# Task requirements
Every entry below should be copied exactly, minus the pictures.

# Information provided
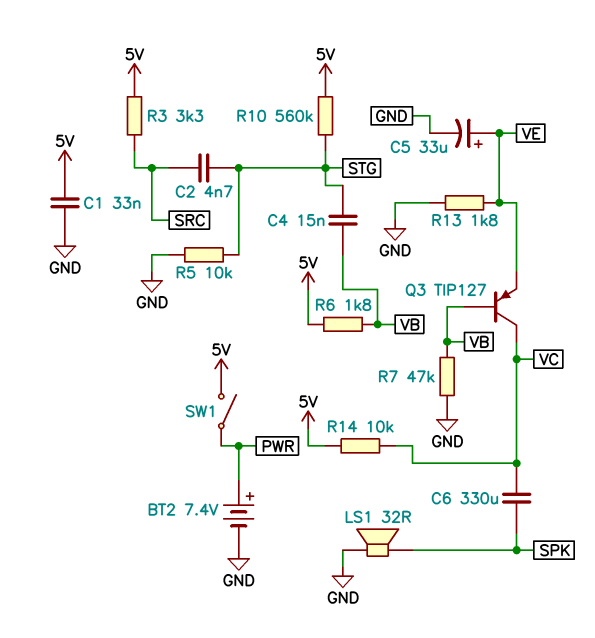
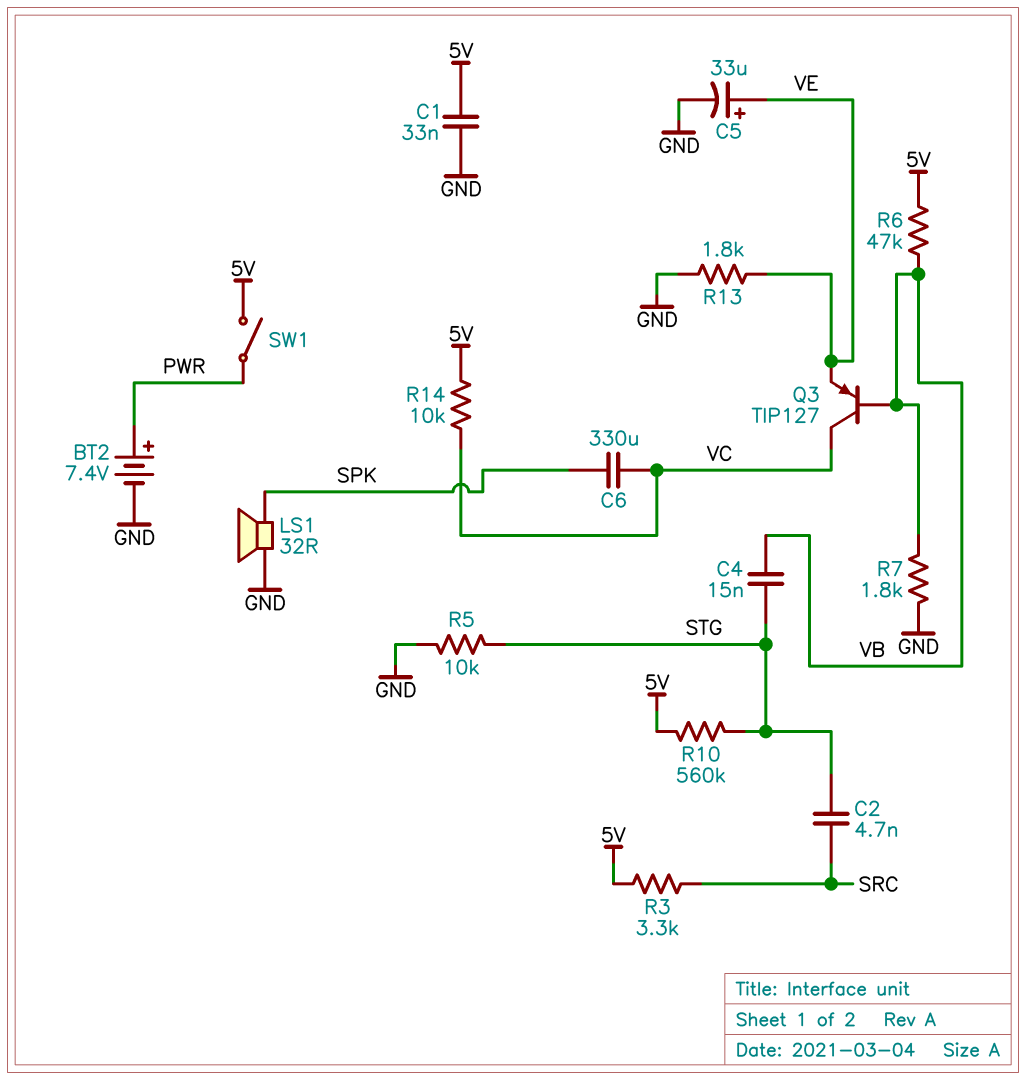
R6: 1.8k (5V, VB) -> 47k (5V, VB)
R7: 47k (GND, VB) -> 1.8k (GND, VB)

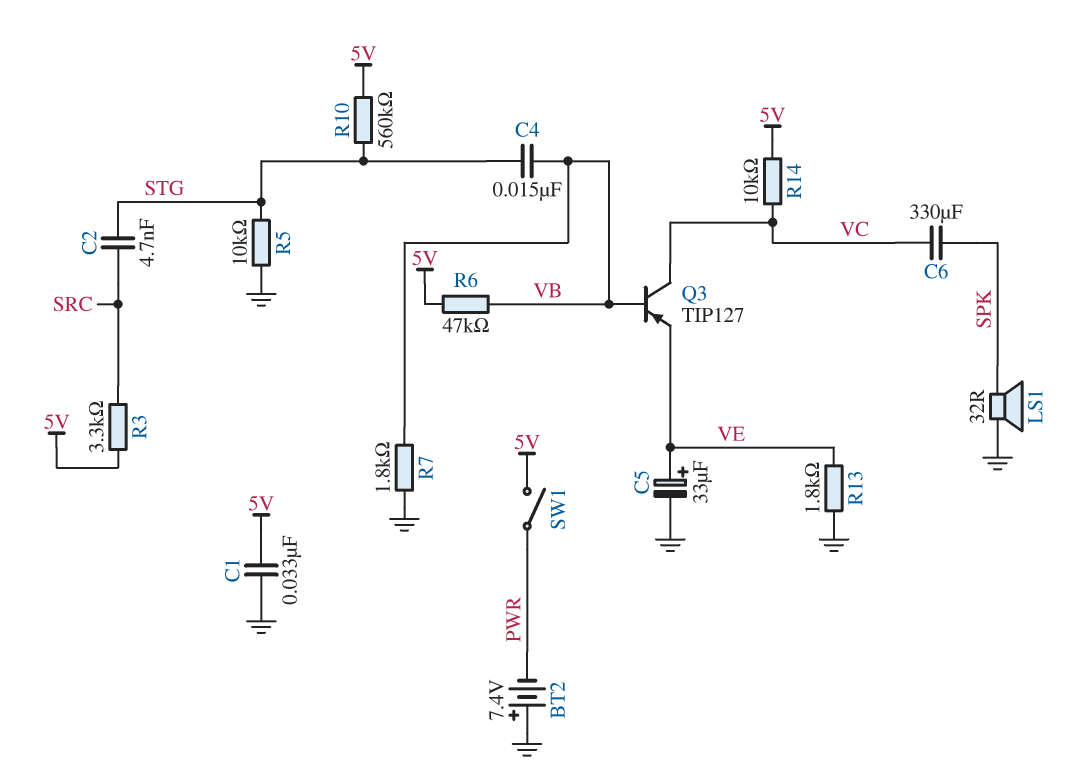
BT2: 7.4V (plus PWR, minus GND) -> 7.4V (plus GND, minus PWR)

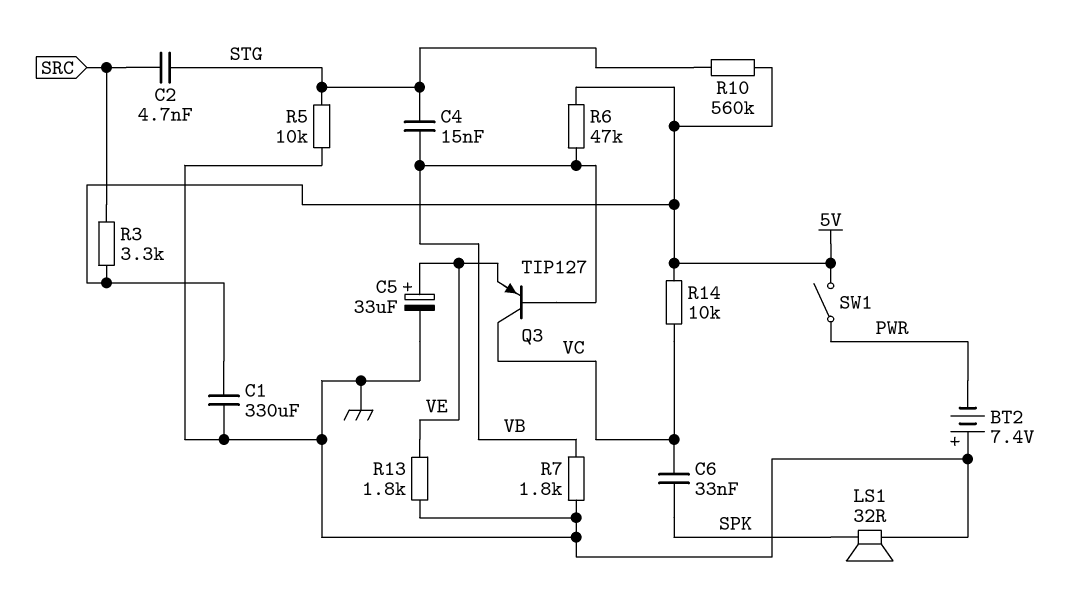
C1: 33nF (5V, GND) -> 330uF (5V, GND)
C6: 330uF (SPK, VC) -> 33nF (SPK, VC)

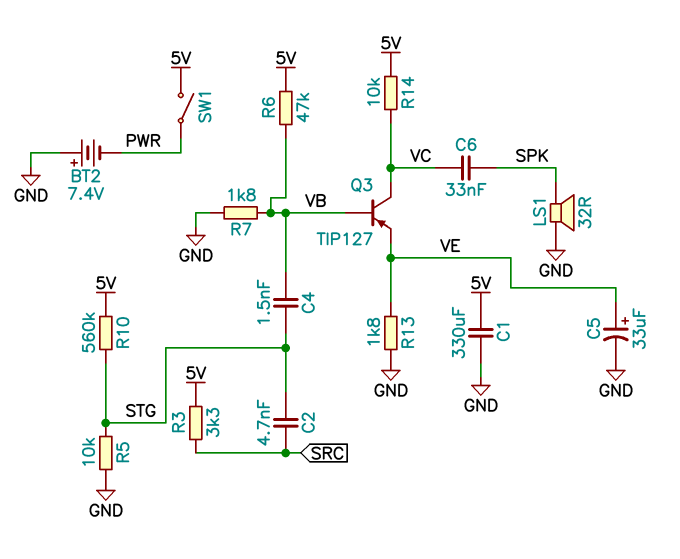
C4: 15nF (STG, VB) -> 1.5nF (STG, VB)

# Written answer
R6: 1.8k (5V, VB) -> 47k (5V, VB)
R7: 47k (GND, VB) -> 1.8k (GND, VB)

BT2: 7.4V (plus PWR, minus GND) -> 7.4V (plus GND, minus PWR)

C1: 33nF (5V, GND) -> 330uF (5V, GND)
C6: 330uF (SPK, VC) -> 33nF (SPK, VC)

C4: 15nF (STG, VB) -> 1.5nF (STG, VB)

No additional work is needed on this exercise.